To do —
Your answer must be every line of the data that contains "traffic".

(Supplied records begins)

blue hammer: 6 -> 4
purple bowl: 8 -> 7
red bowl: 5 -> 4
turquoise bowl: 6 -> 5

(Supplied records ends)
(Supplied records begins)

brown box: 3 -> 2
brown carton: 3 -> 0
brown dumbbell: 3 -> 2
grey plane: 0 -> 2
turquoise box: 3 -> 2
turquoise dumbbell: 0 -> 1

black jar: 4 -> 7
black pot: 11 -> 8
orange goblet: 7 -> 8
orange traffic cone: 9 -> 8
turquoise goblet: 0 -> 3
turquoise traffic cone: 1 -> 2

(Supplied records ends)

Your solution —
orange traffic cone: 9 -> 8
turquoise traffic cone: 1 -> 2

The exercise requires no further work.